PROBLEM TO WORK ON: Search the material for lines containing the word "size", and copy each one.

DATASET EXTRACT:

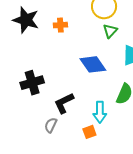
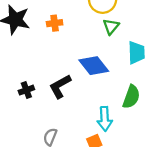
black cross: (32, 83) -> (26, 90), size x0.6
black L-shape: (64, 103) -> (60, 86), moved

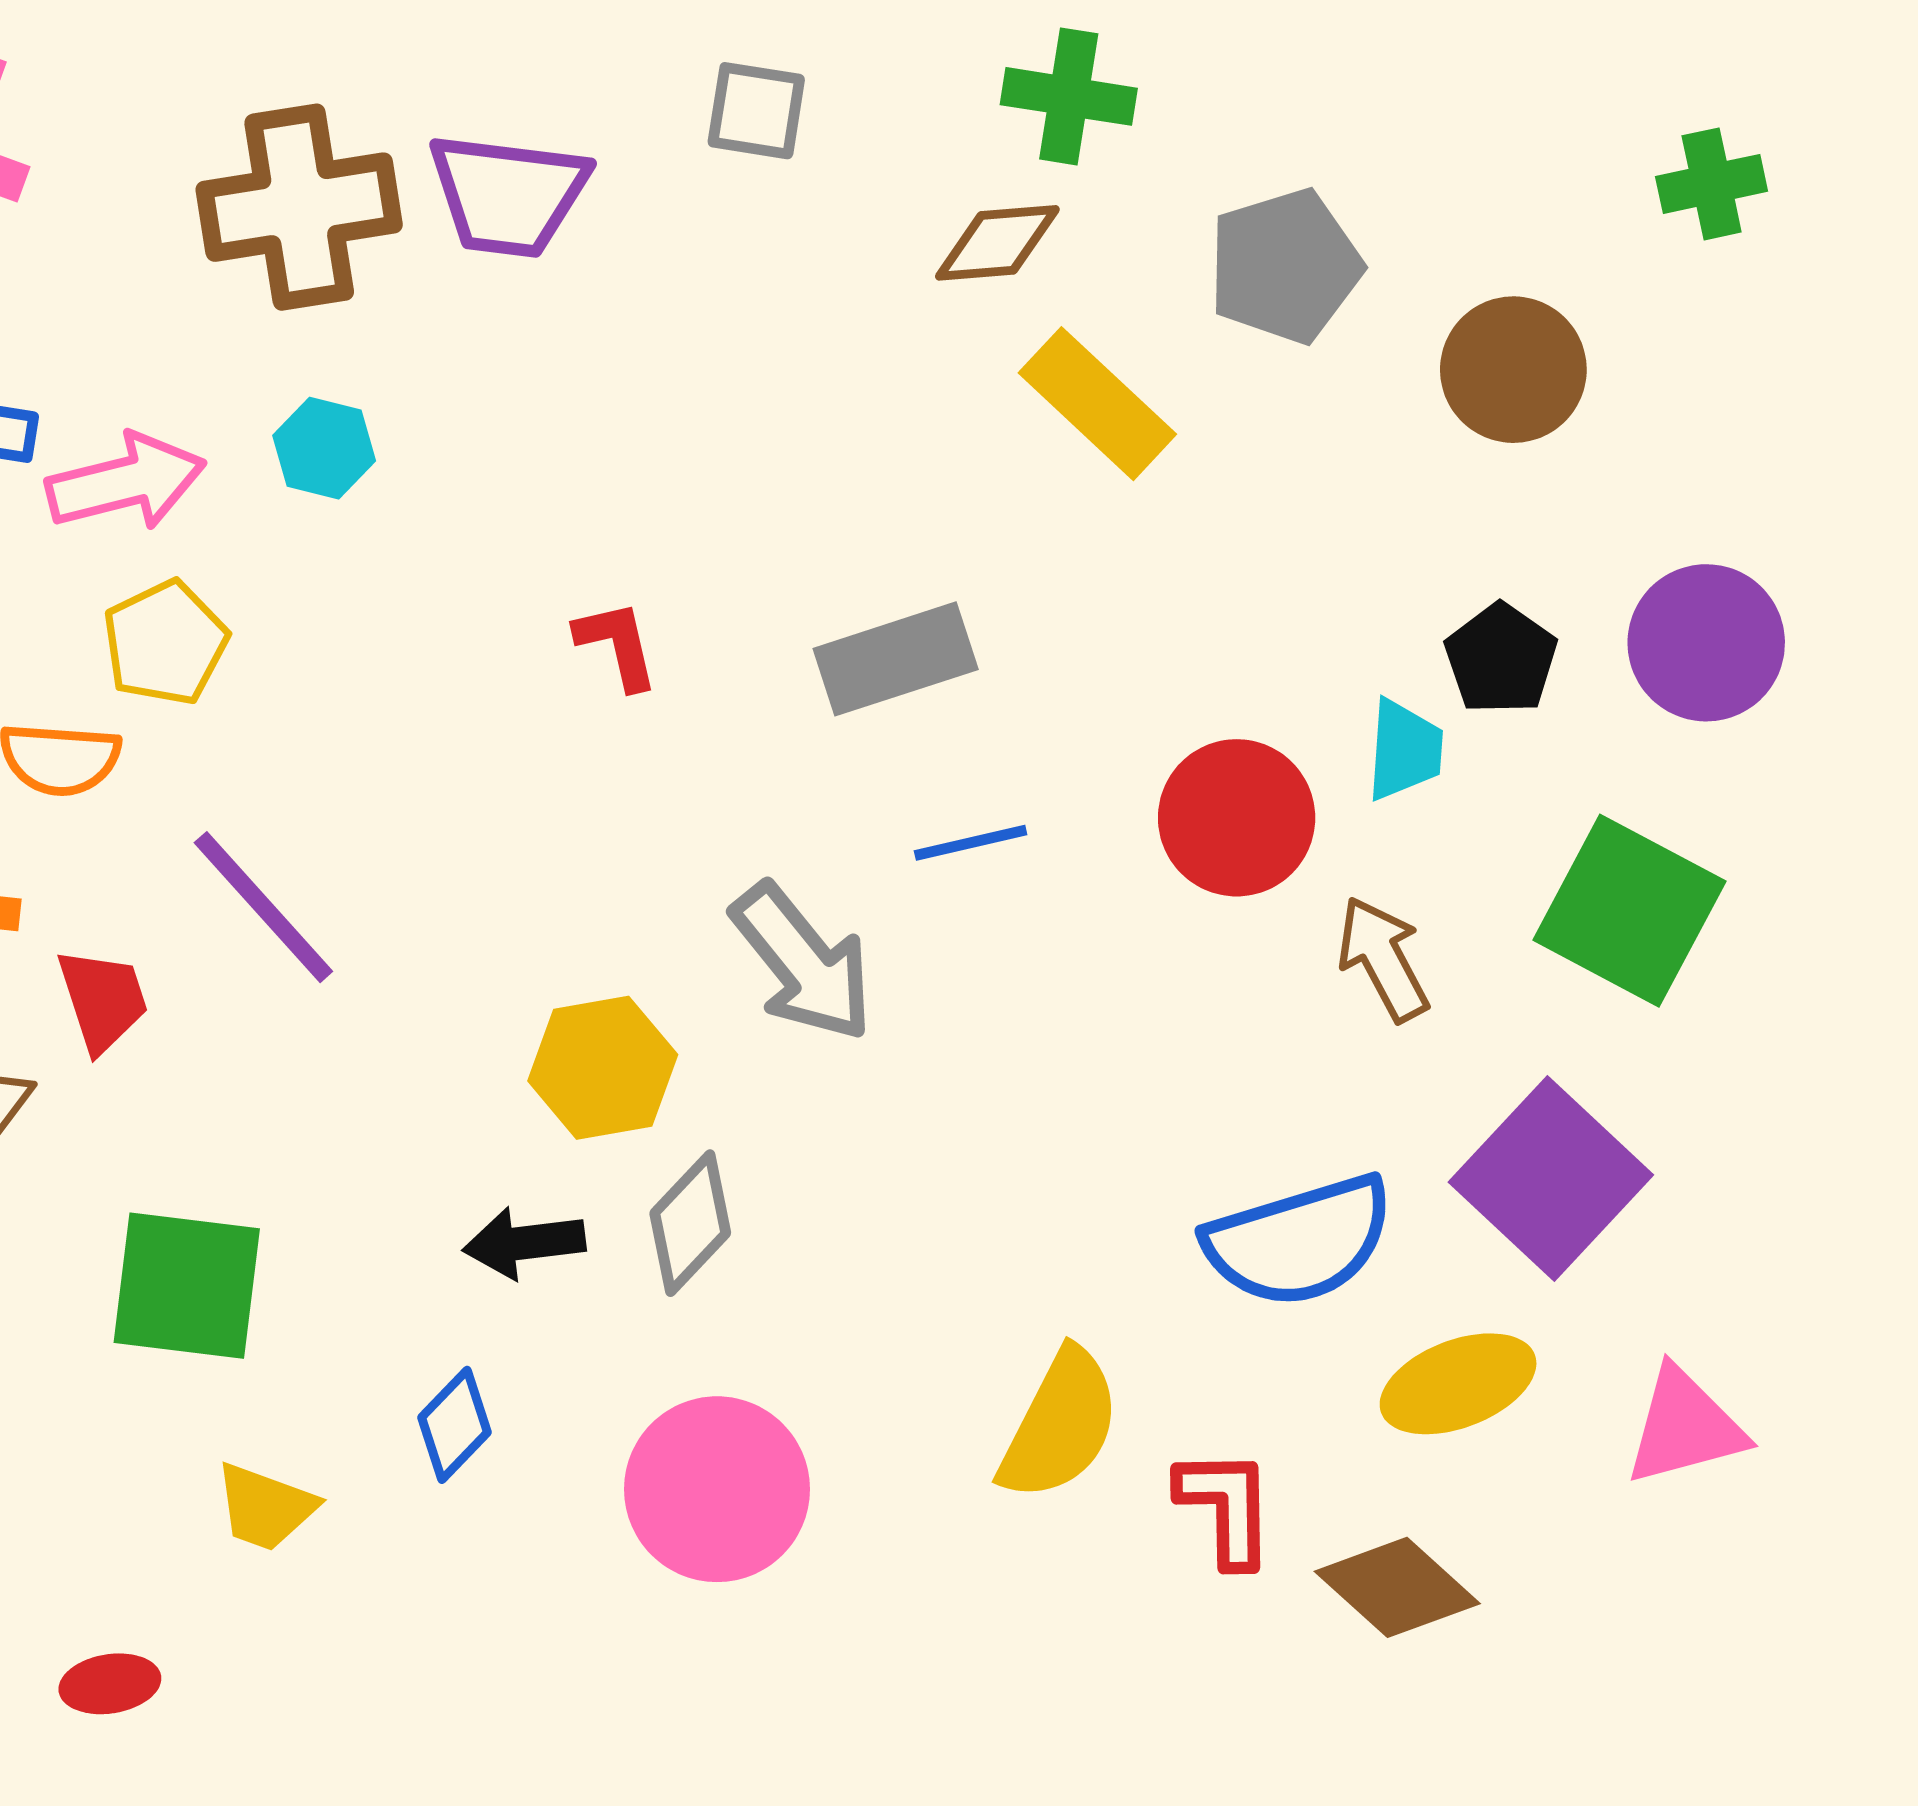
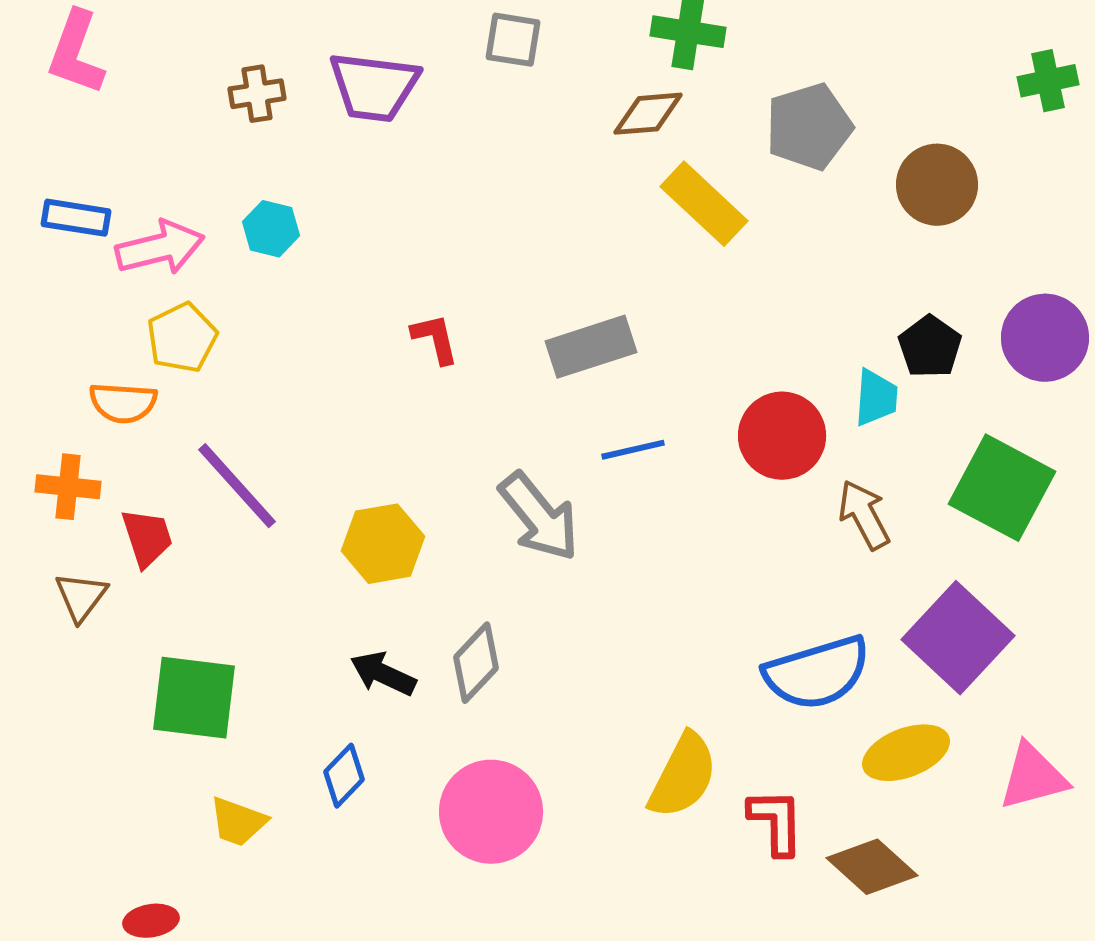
brown cross: (299, 207) -> (257, 94), size x0.5
yellow hexagon: (603, 1068) -> (383, 544), moved
black arrow: (524, 1243) -> (383, 674), turned 32

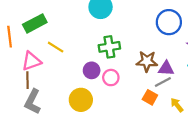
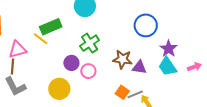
green rectangle: (35, 23) -> (51, 27), moved
green cross: (109, 47) -> (90, 43), turned -30
gray line: (163, 82) -> (135, 94), moved
gray L-shape: (33, 102) -> (15, 87), turned -60

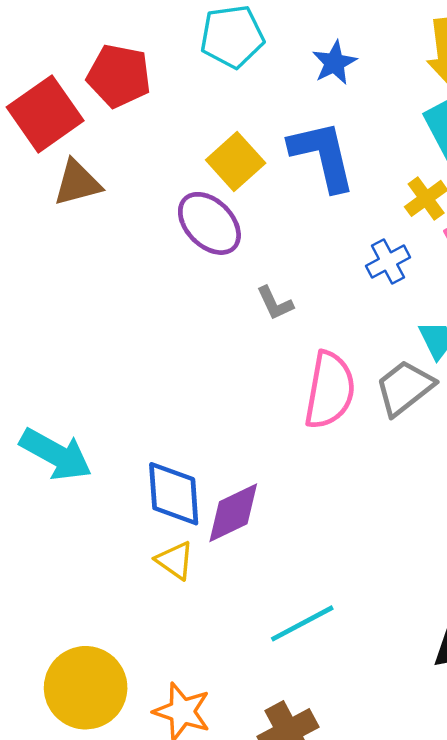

SOLUTION:
black cross: (32, 83) -> (26, 90), size x0.6
brown cross: (299, 207) -> (257, 94), size x0.5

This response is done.